# [Task to complete]
When you reach the line containing "pink circle: (96, 13) -> (82, 17), moved" in the entries below, begin reproducing lines exactly, and stop once the line containing "gray cross: (165, 321)" is done.

# [Record extracts]
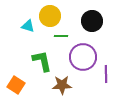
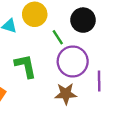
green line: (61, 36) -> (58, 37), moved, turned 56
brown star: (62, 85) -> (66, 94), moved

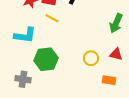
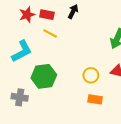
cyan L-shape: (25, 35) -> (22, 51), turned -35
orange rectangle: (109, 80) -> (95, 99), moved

--

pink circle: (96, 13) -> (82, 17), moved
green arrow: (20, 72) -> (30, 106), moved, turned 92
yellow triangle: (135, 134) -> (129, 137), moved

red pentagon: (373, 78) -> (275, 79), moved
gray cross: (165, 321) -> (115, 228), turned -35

# [Exercise output]
pink circle: (96, 13) -> (82, 17), moved
green arrow: (20, 72) -> (30, 106), moved, turned 92
yellow triangle: (135, 134) -> (129, 137), moved

red pentagon: (373, 78) -> (275, 79), moved
gray cross: (165, 321) -> (115, 228), turned -35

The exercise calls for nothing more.